(Structured diff data)
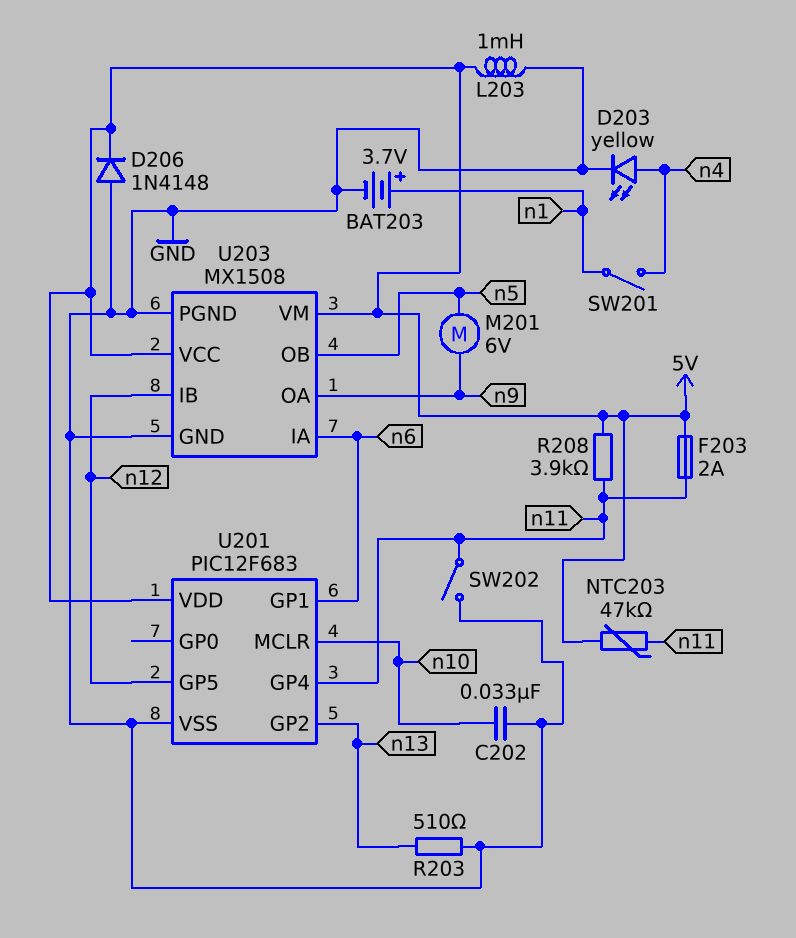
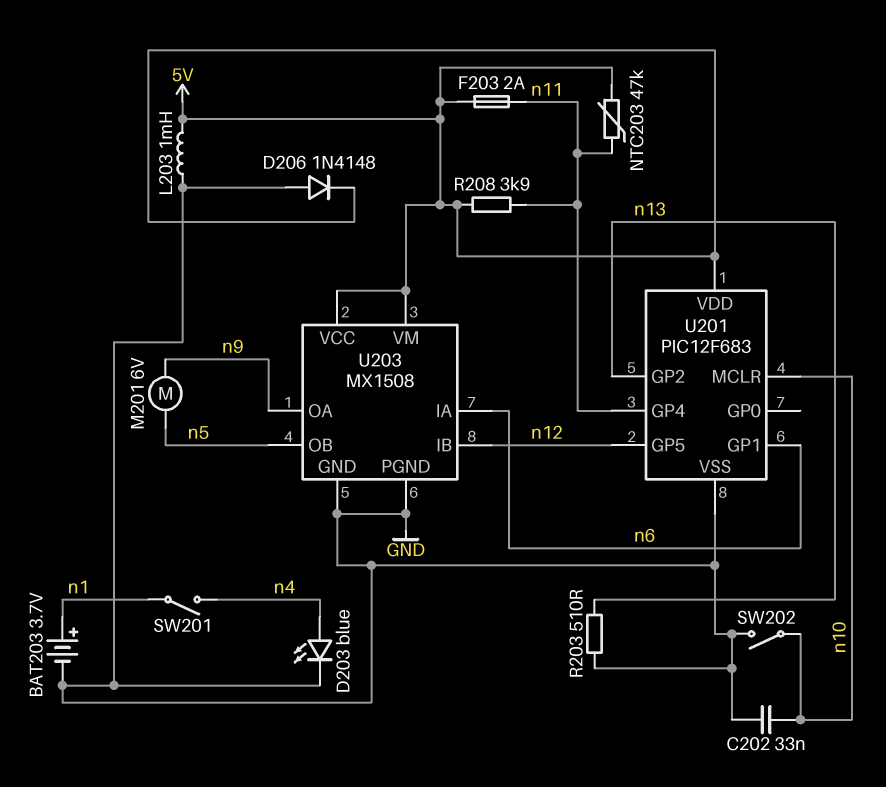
D203: LED yellow (A n4, K GND) -> LED blue (A n4, K GND)
SW202: switch (GND, n11) -> switch (GND, n10)

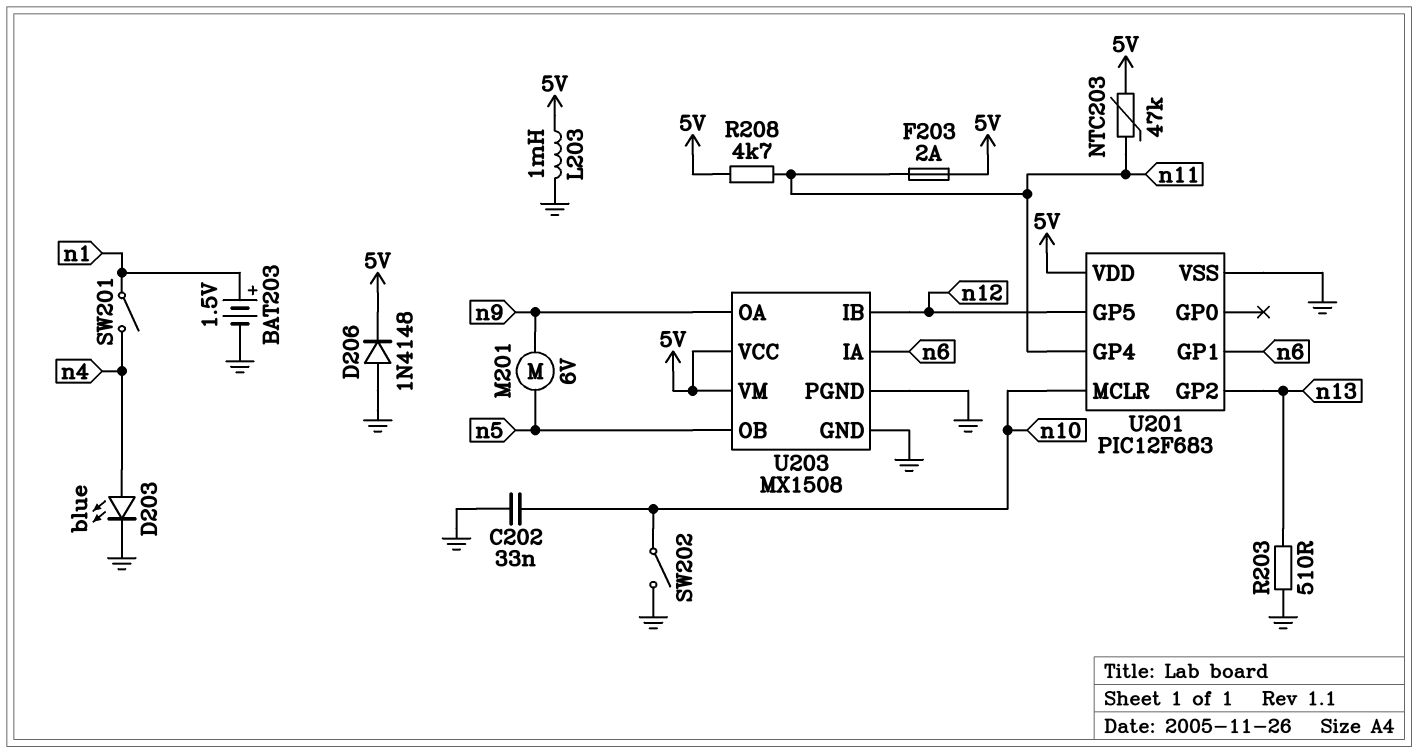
BAT203: 3.7V (plus n1, minus GND) -> 1.5V (plus n1, minus GND)
R208: 3.9k (5V, n11) -> 4.7k (5V, n11)

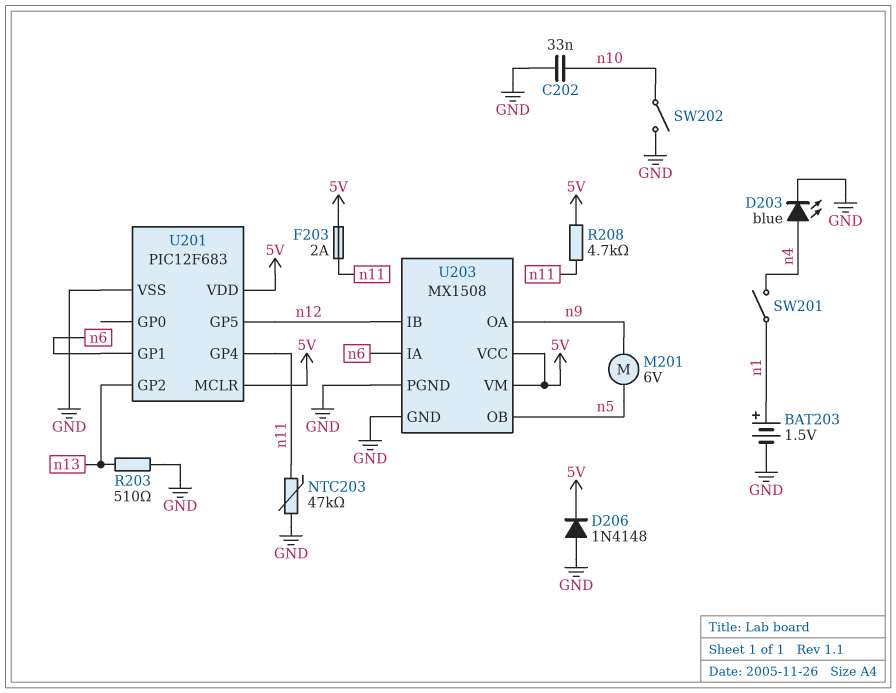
L203: 1mH (5V, GND) -> none
NTC203: 47k (5V, n11) -> 47k (GND, n11)
U201 pin MCLR: n10 -> 5V

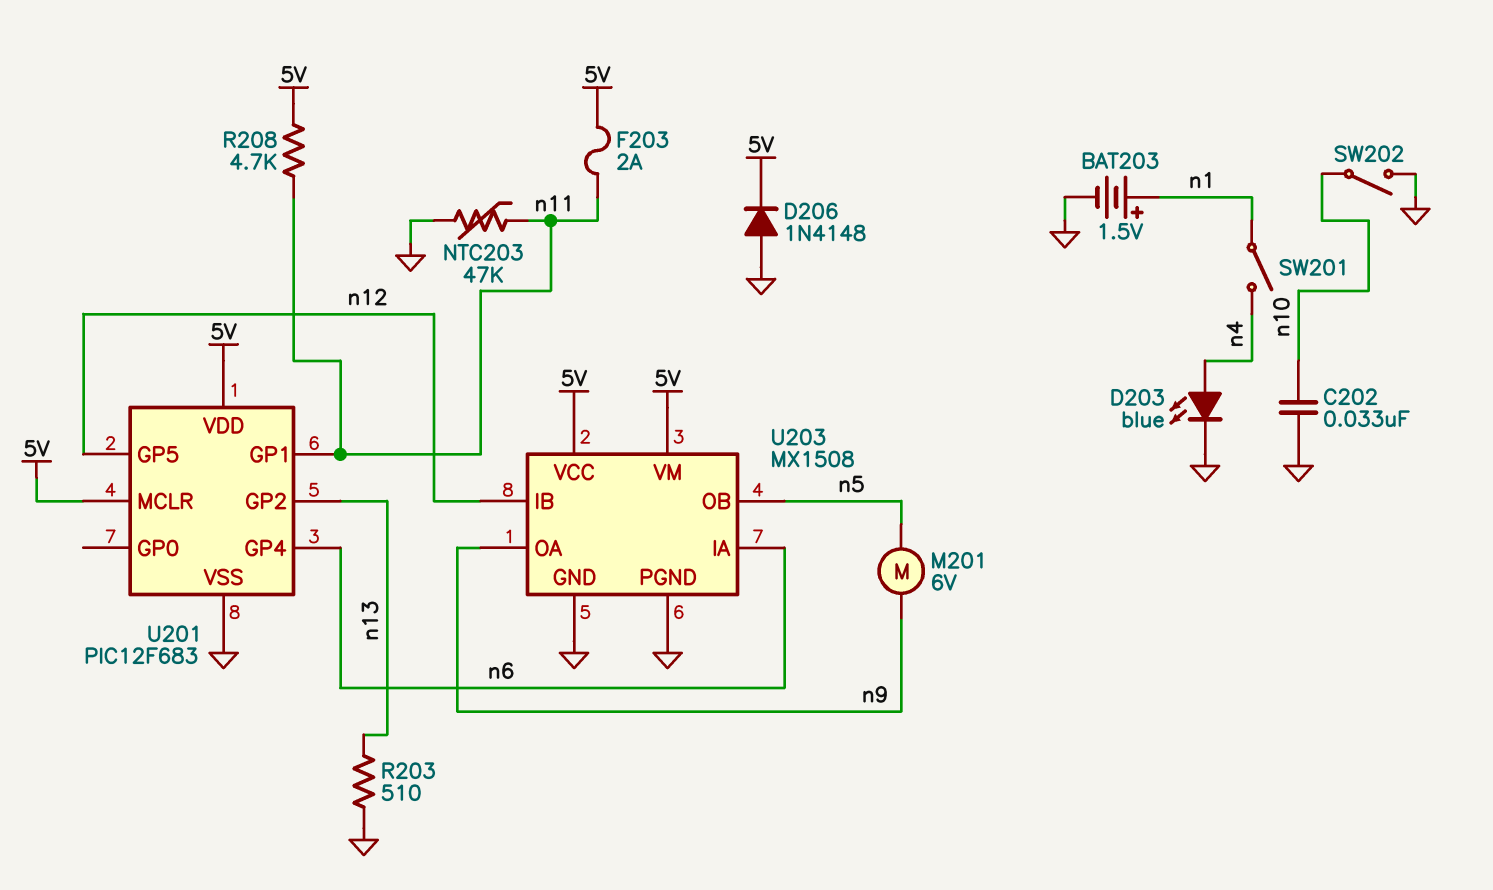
U201 pin GP1: n6 -> n11
U201 pin GP4: n11 -> n6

- [EXERCISE BRIEF] Return the records above in their entirety, word for word, with the pictures removed.

- [ANSWER SPACE]
D203: LED yellow (A n4, K GND) -> LED blue (A n4, K GND)
SW202: switch (GND, n11) -> switch (GND, n10)

BAT203: 3.7V (plus n1, minus GND) -> 1.5V (plus n1, minus GND)
R208: 3.9k (5V, n11) -> 4.7k (5V, n11)

L203: 1mH (5V, GND) -> none
NTC203: 47k (5V, n11) -> 47k (GND, n11)
U201 pin MCLR: n10 -> 5V

U201 pin GP1: n6 -> n11
U201 pin GP4: n11 -> n6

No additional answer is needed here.